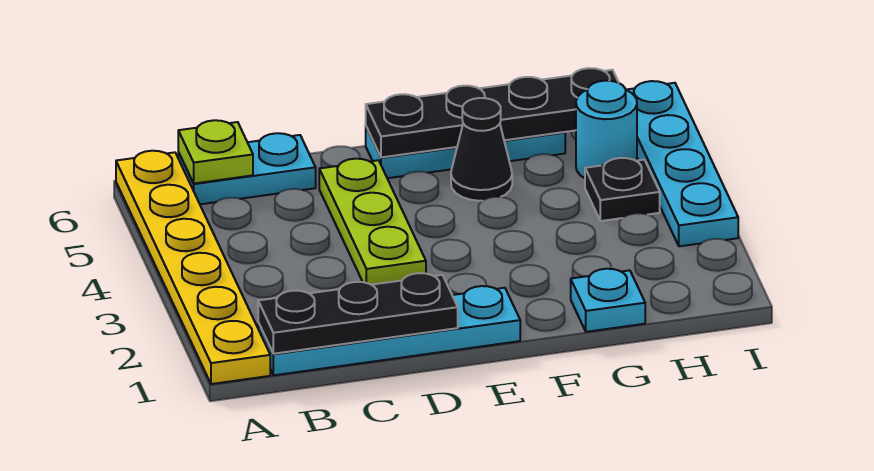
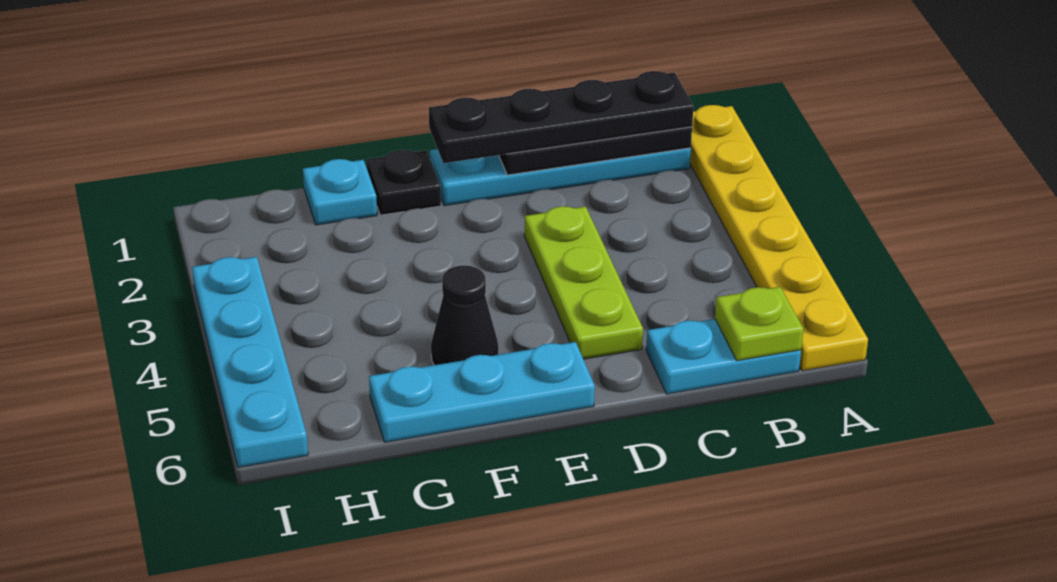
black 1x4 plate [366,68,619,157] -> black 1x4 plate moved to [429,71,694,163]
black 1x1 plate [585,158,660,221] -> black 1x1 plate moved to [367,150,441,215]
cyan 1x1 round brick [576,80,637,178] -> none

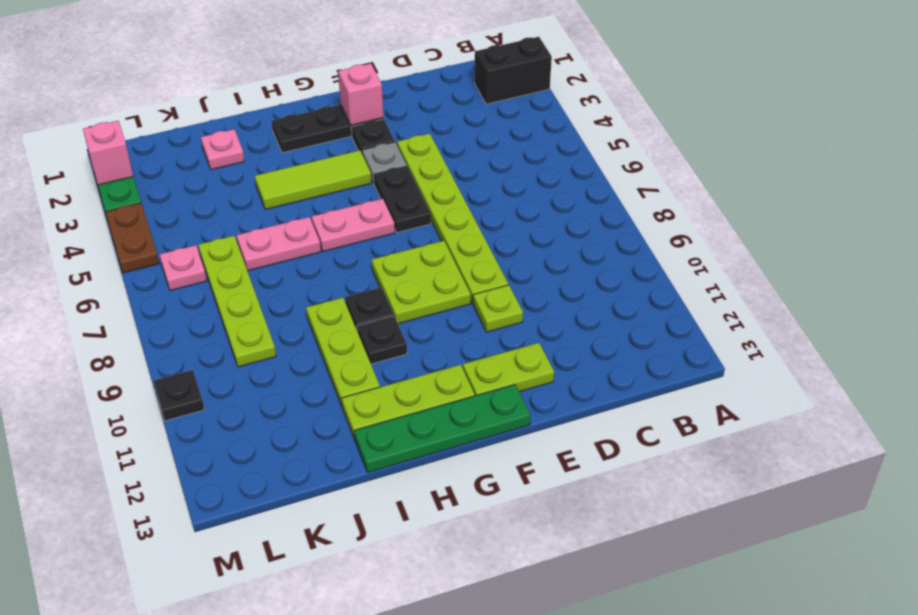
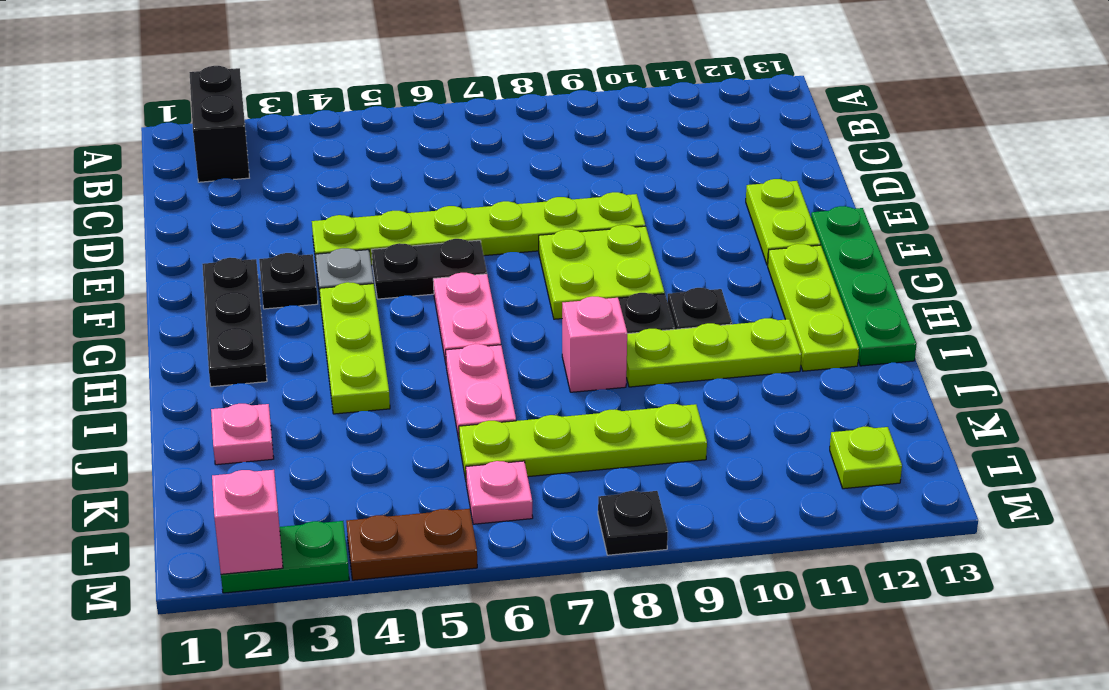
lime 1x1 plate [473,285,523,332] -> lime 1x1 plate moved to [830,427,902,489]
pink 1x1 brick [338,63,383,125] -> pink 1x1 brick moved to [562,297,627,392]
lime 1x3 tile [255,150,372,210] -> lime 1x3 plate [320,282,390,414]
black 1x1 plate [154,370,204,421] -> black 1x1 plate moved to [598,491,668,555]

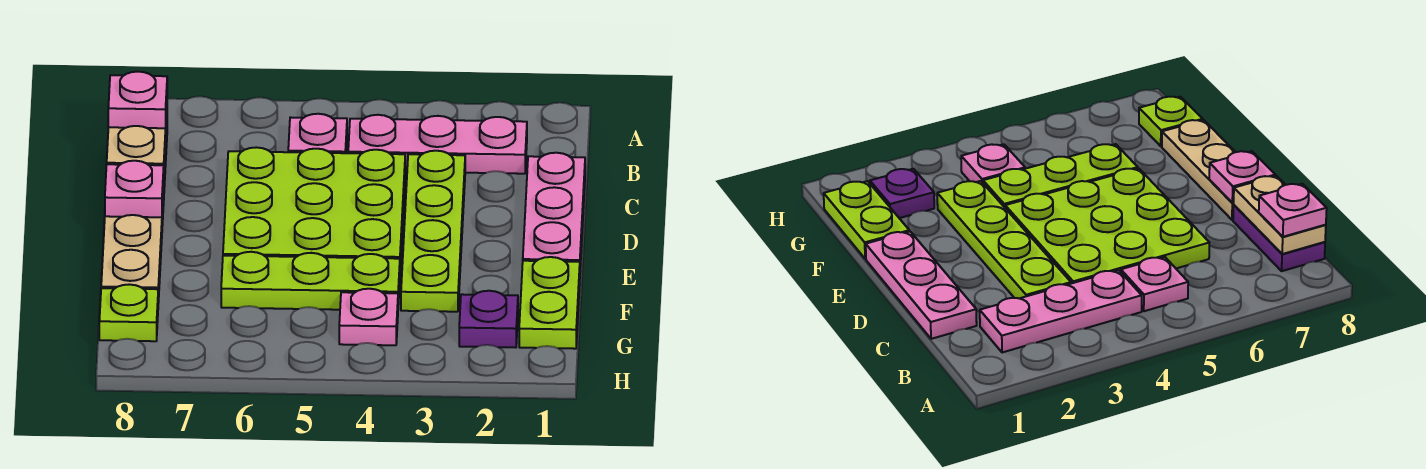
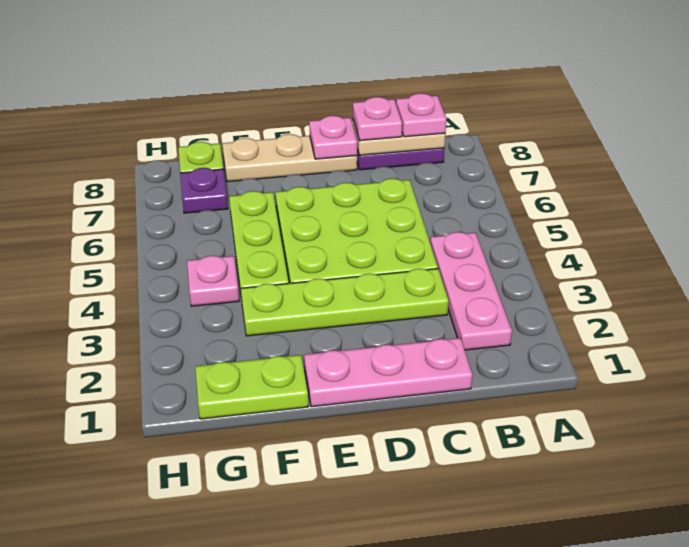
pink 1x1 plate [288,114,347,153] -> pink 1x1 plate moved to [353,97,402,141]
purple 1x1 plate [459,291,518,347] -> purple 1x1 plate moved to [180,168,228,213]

^^^^

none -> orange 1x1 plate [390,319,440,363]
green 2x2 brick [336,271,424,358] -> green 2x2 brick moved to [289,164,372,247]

^^^^

**Instructions for the task**.
From the data above, output exactly the lines between the one containing "pink 1x1 plate [288,114,347,153]" and the one containing "purple 1x1 plate [459,291,518,347]", counting both of them.

**Output**.
pink 1x1 plate [288,114,347,153] -> pink 1x1 plate moved to [353,97,402,141]
purple 1x1 plate [459,291,518,347] -> purple 1x1 plate moved to [180,168,228,213]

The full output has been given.